[What the task requires]: As the output, give exactly the lines that run from the one with "- appeared: grey zamabax 608, 307, 663, 344" through the end of the records below, and omit pictures.

[Spatial object tracking data]
Content starts
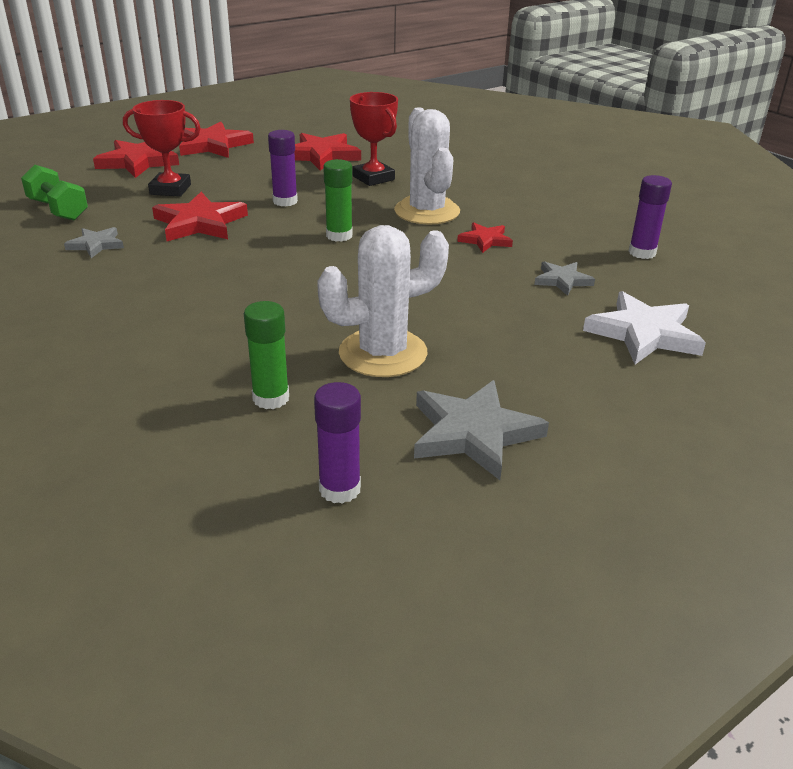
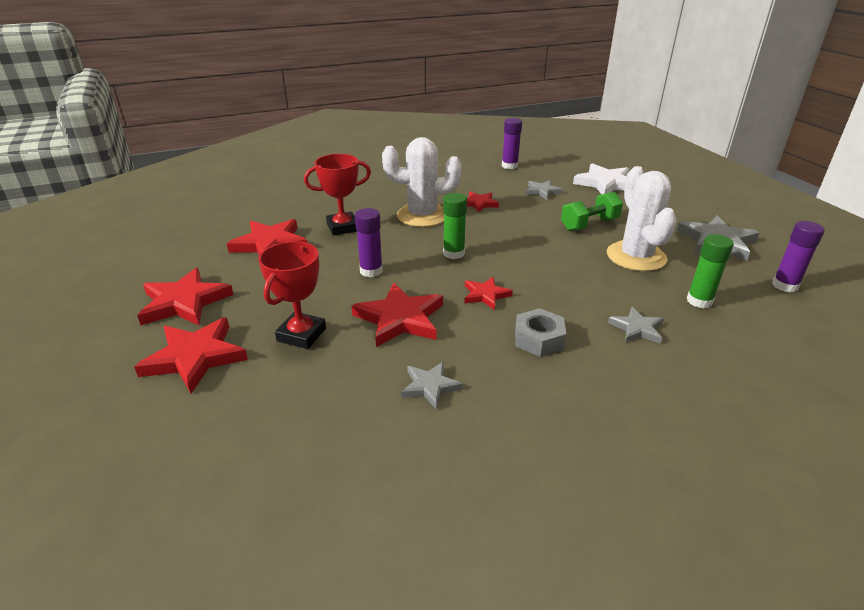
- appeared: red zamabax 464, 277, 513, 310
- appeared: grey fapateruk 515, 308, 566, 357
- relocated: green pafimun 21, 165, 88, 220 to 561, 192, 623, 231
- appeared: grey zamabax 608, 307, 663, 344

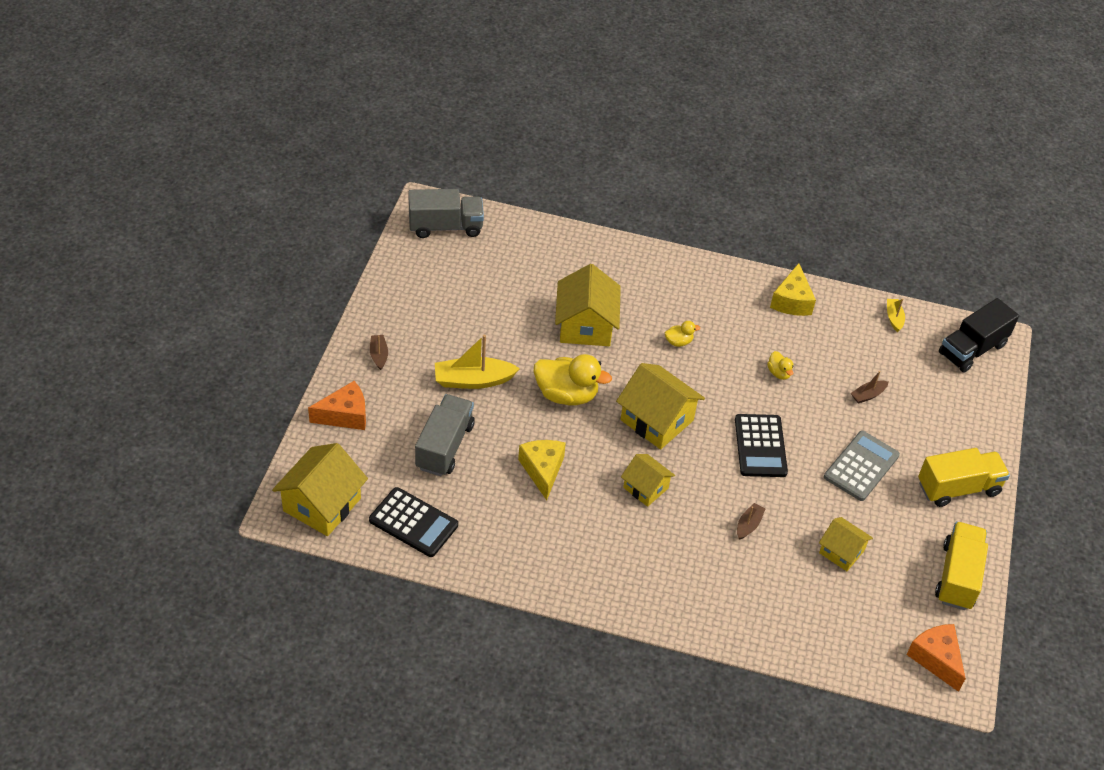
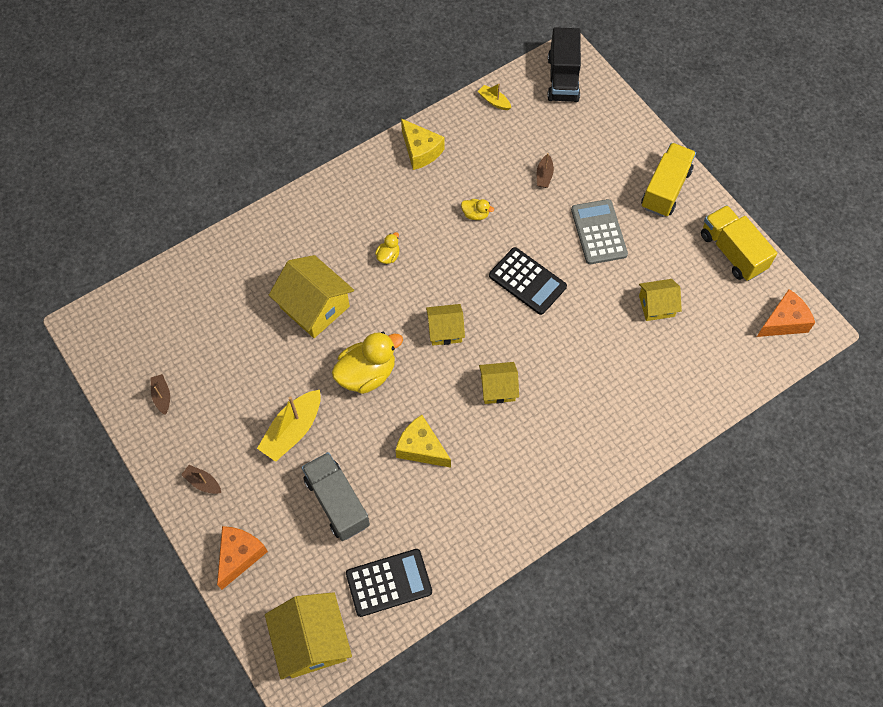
- relocated: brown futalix 737, 503, 765, 540 to 151, 374, 170, 414
- size: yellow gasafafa 616, 363, 705, 449 = 426, 304, 465, 345 x0.60
- spun: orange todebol 906, 624, 966, 692 = 757, 289, 815, 337 135 degrees clockwise
- missing: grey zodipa 408, 189, 484, 238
Content ends
[Exercise solution]:
- appeared: grey zamabax 608, 307, 663, 344

- relocated: brown futalix 737, 503, 765, 540 to 151, 374, 170, 414
- size: yellow gasafafa 616, 363, 705, 449 = 426, 304, 465, 345 x0.60
- spun: orange todebol 906, 624, 966, 692 = 757, 289, 815, 337 135 degrees clockwise
- missing: grey zodipa 408, 189, 484, 238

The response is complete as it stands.